:: STORED DATA ::

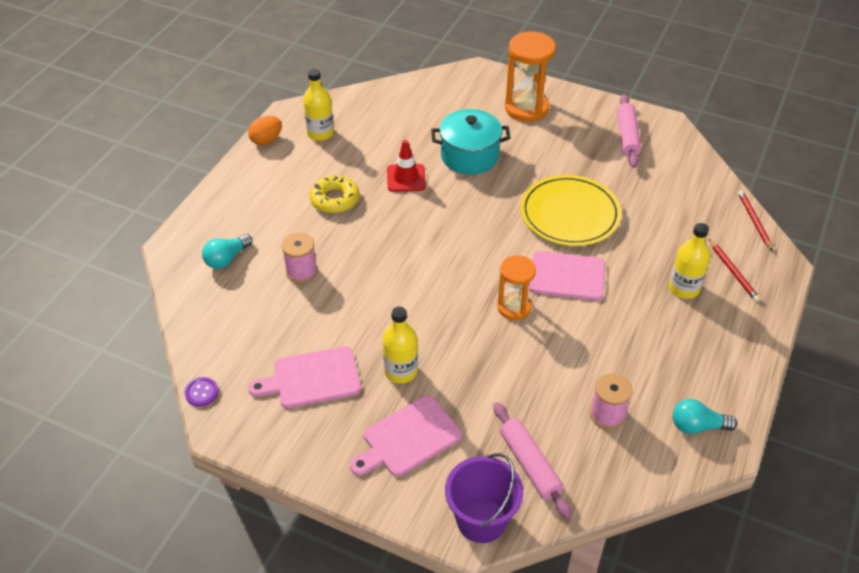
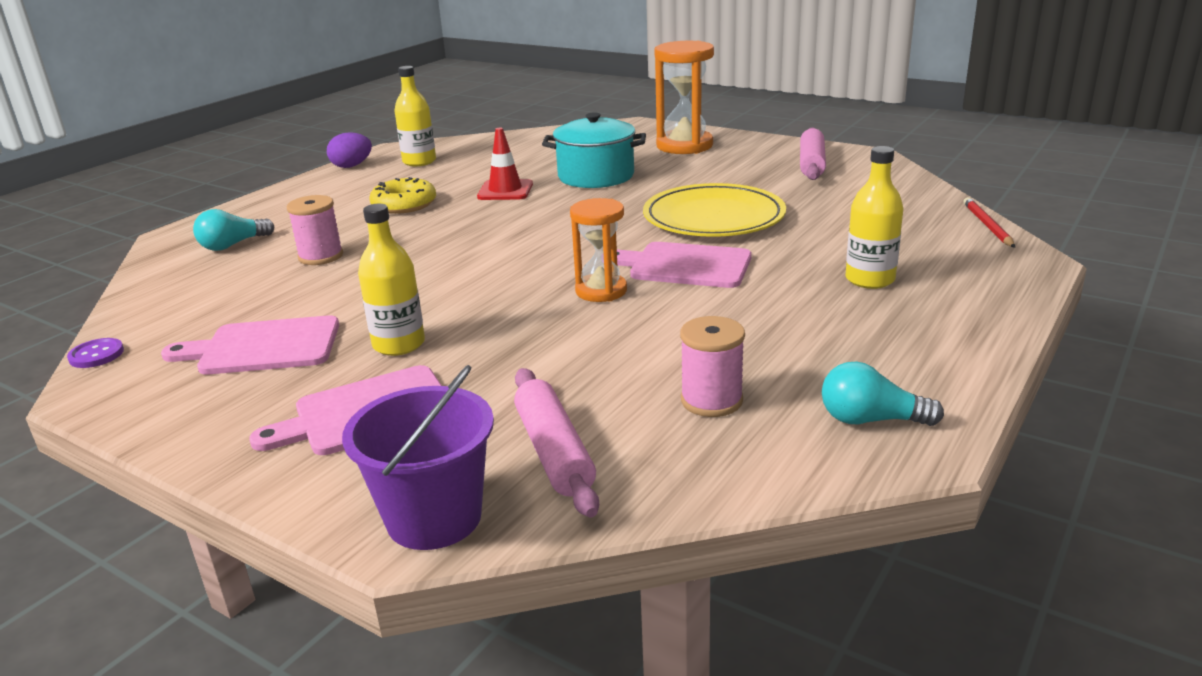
camera: 10 degrees right, 20 degrees down
(266, 140) = (352, 166): orange egg -> purple egg
(733, 272) = (951, 267): red pencil -> none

:::

### WORK TO BE COMPLETED
Word for word, quote the lines above. Omit the pictures.

### WRITTEN SOLUTION
camera: 10 degrees right, 20 degrees down
(266, 140) = (352, 166): orange egg -> purple egg
(733, 272) = (951, 267): red pencil -> none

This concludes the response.